▶ Object matching data:
--------------------------------------------------
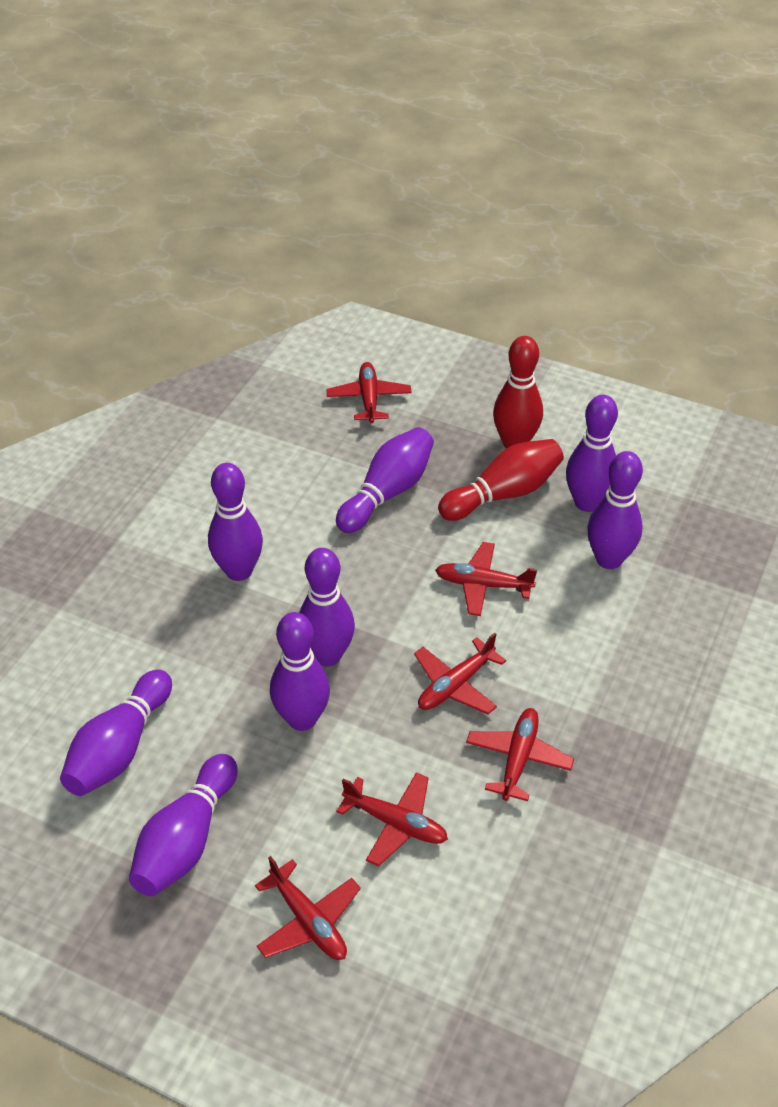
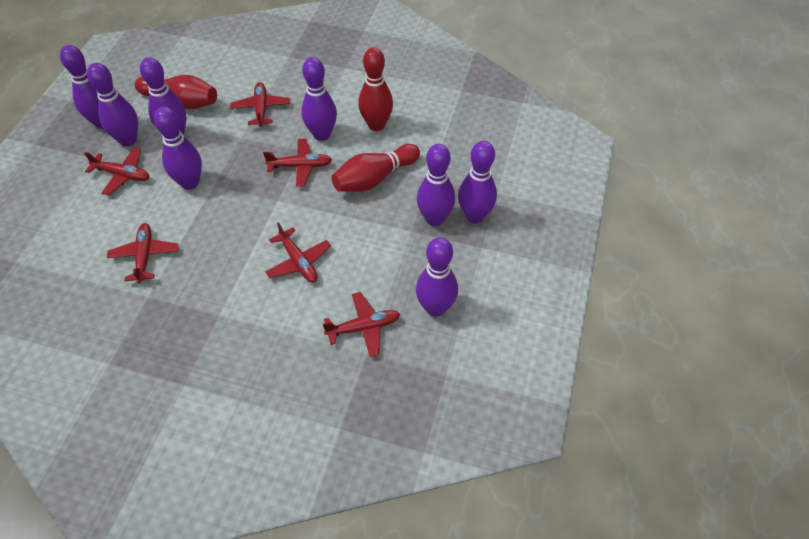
red bowling pin: 2 -> 3

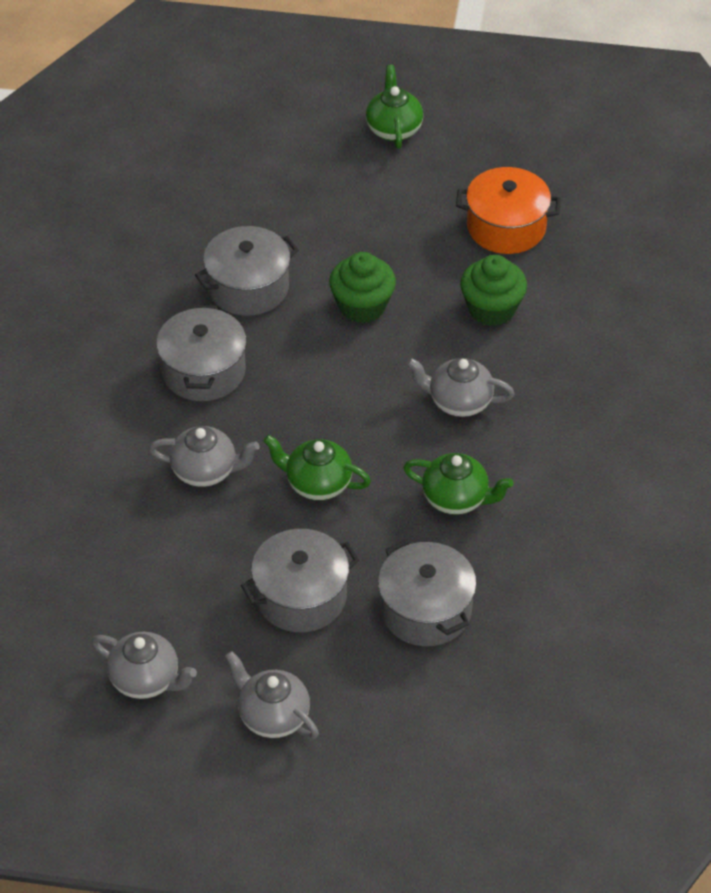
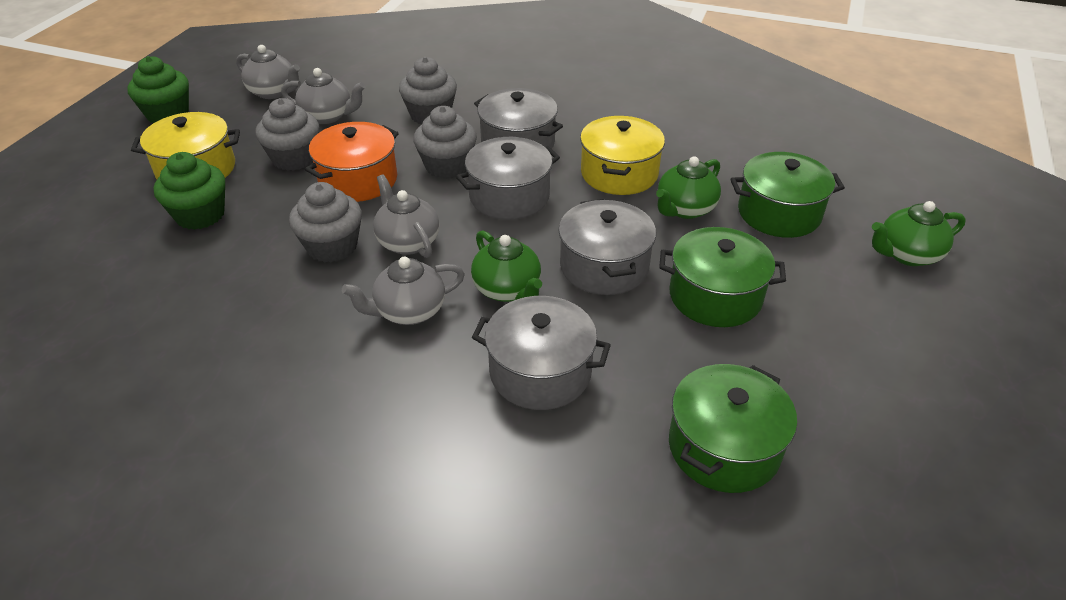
green pot: 0 -> 3
grey cupcake: 0 -> 4
yellow pot: 0 -> 2

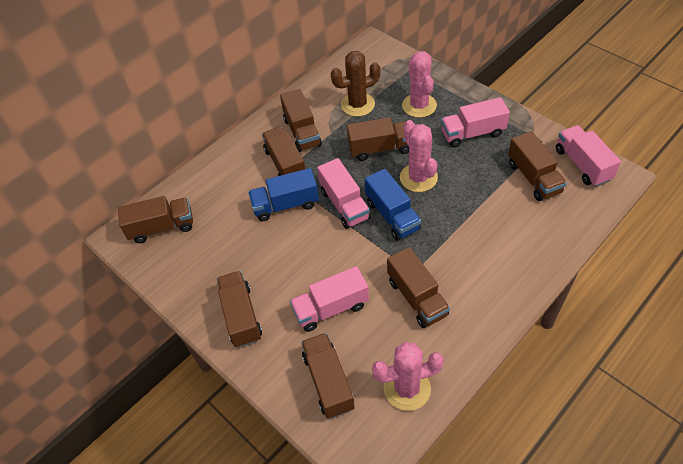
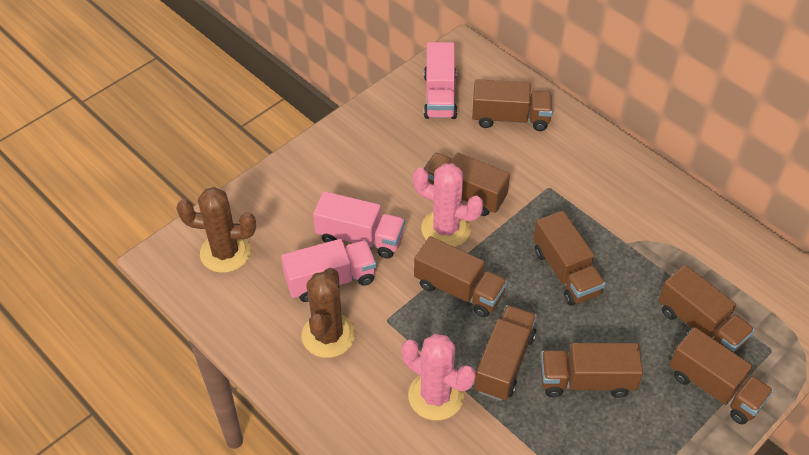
blue truck: 2 -> 0
brown cactus: 1 -> 2
pink cactus: 3 -> 2
pink truck: 4 -> 3

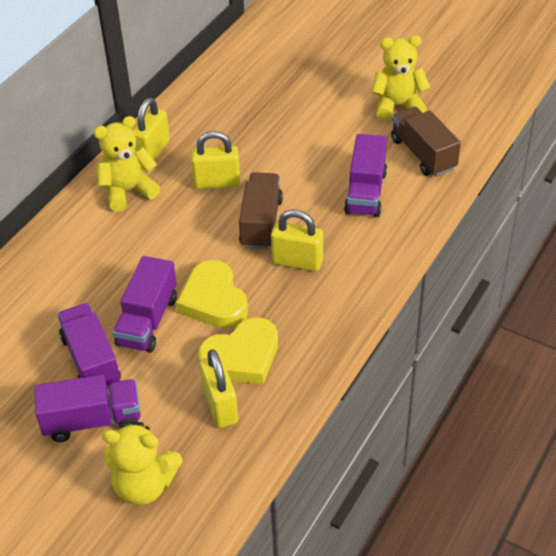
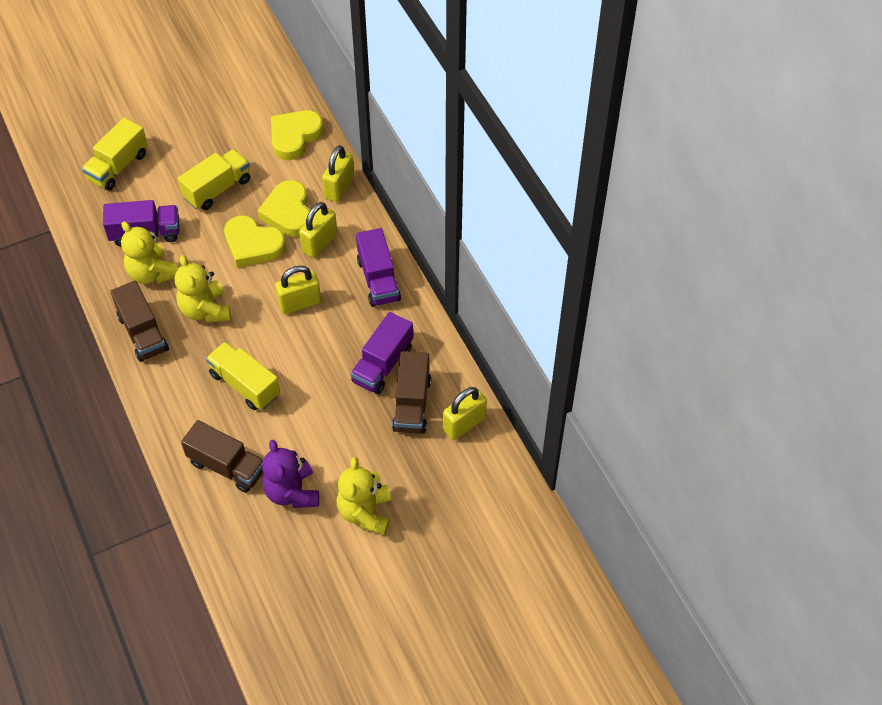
brown truck: 2 -> 3
purple teddy bear: 0 -> 1
purple truck: 4 -> 3
yellow heart: 2 -> 3
yellow truck: 0 -> 3

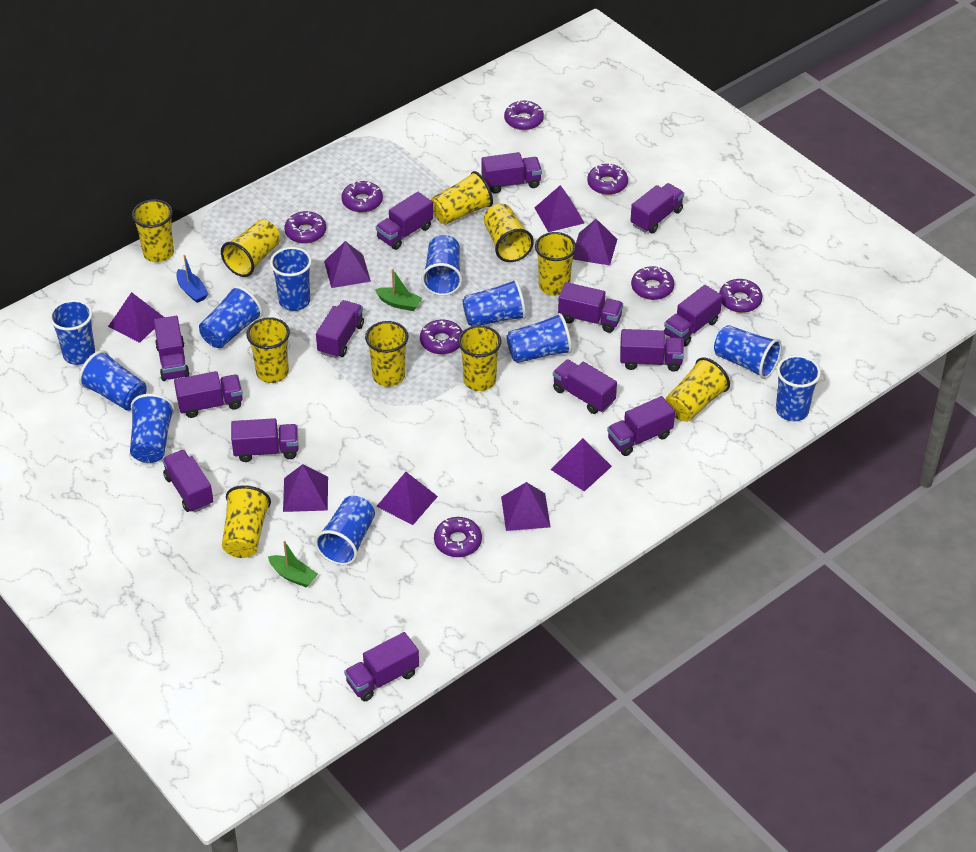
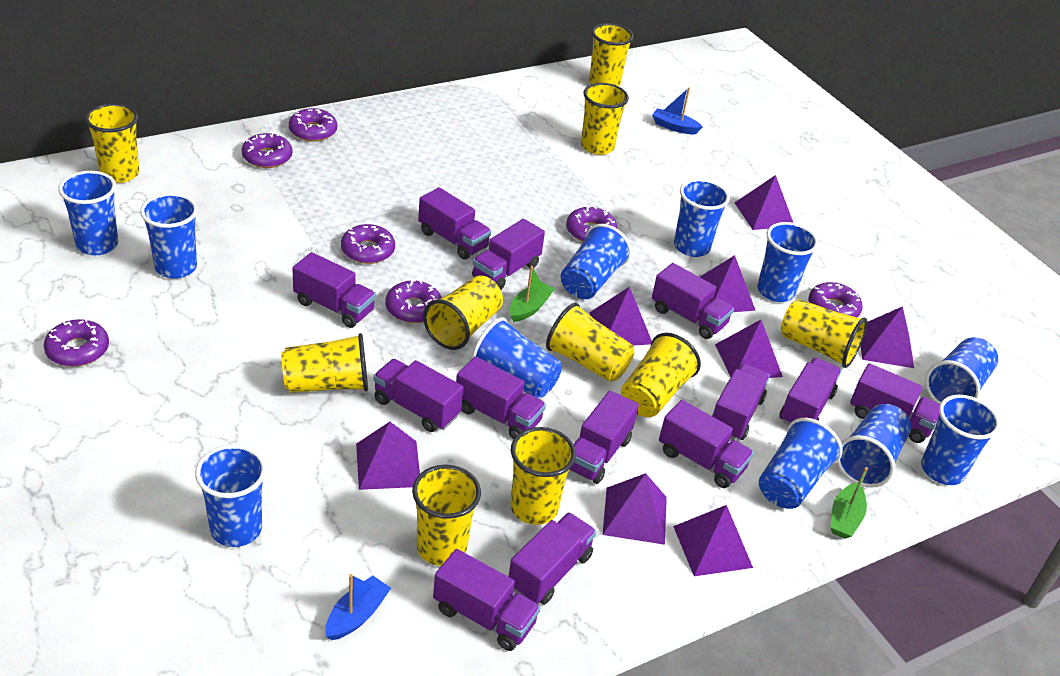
blue boat: 1 -> 2
purple donut: 8 -> 7
purple truck: 14 -> 13

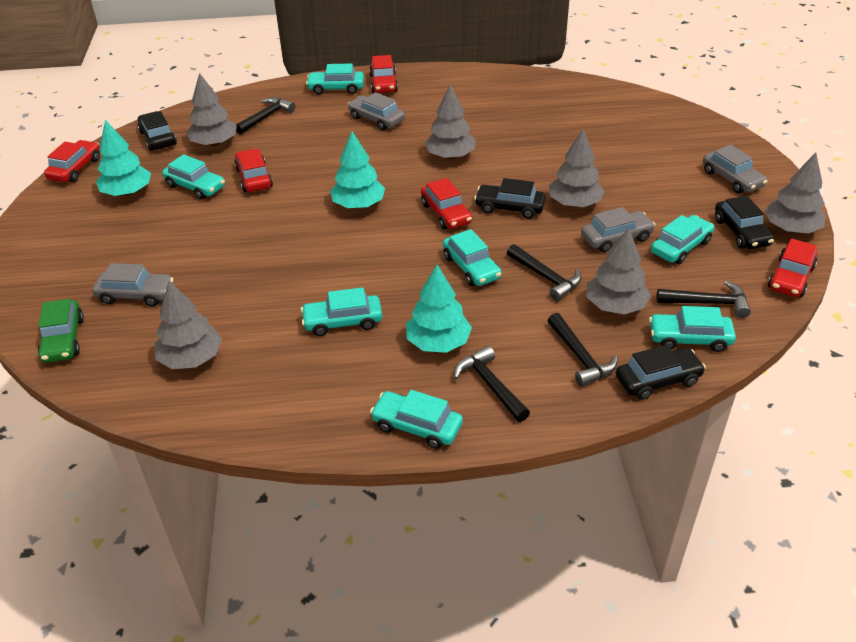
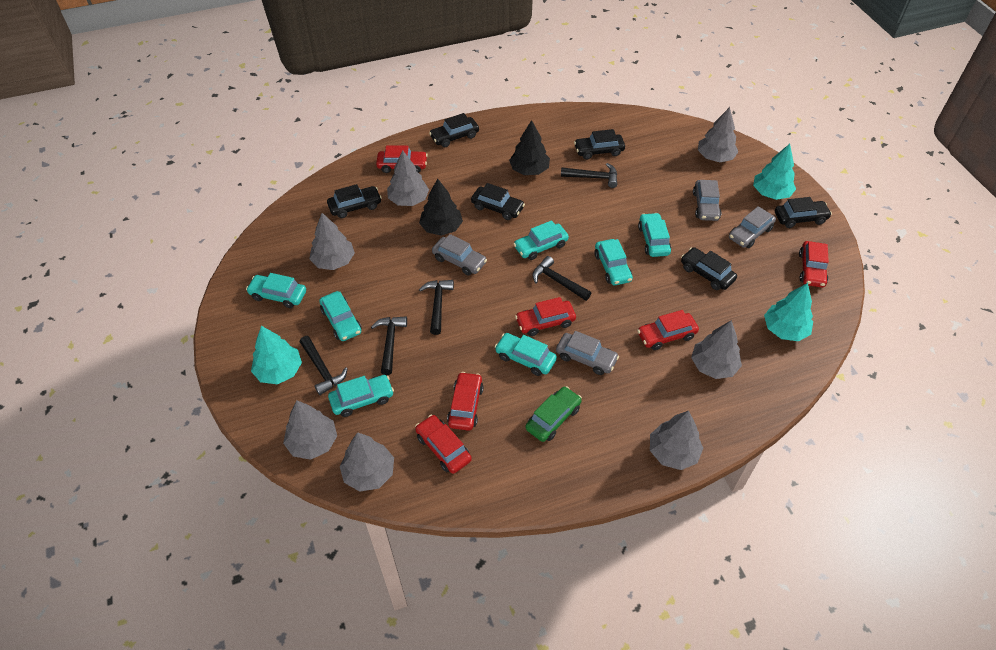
black car: 4 -> 6
black tree: 0 -> 2
grey tree: 6 -> 7
red car: 5 -> 6

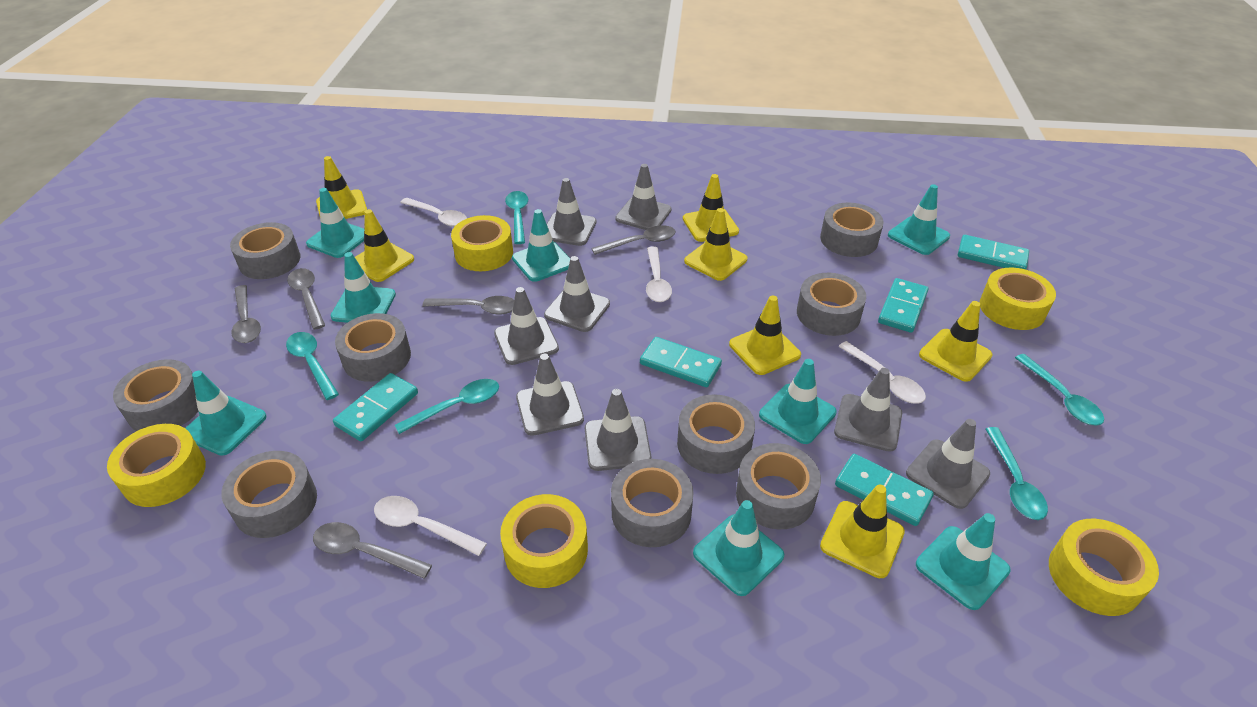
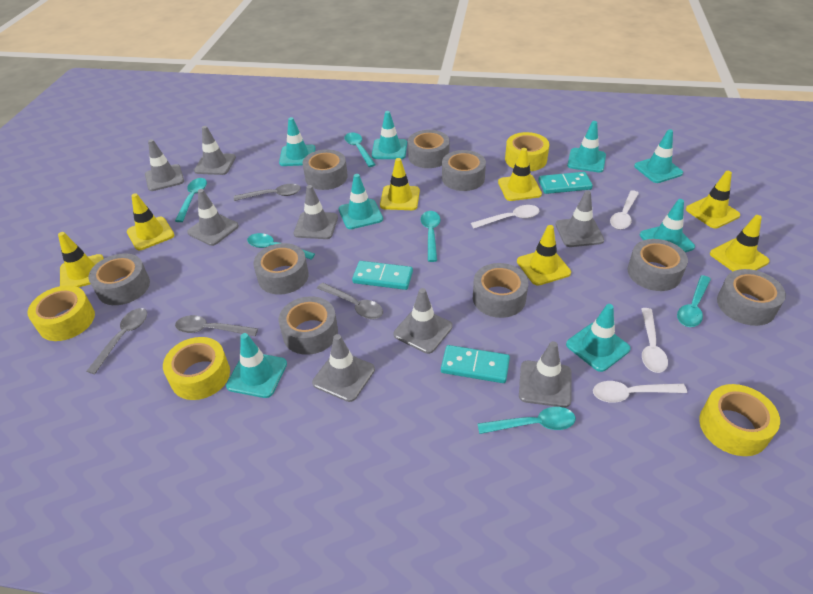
grey spoon: 5 -> 4
turquoise domino: 5 -> 3
turquoise spoon: 5 -> 6
yellow tape: 5 -> 4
--------------------------------------------------
▶ About this exercise: Using the entries above, give the number of lines that include "turquoise", with no added words.

▶ Written response: 2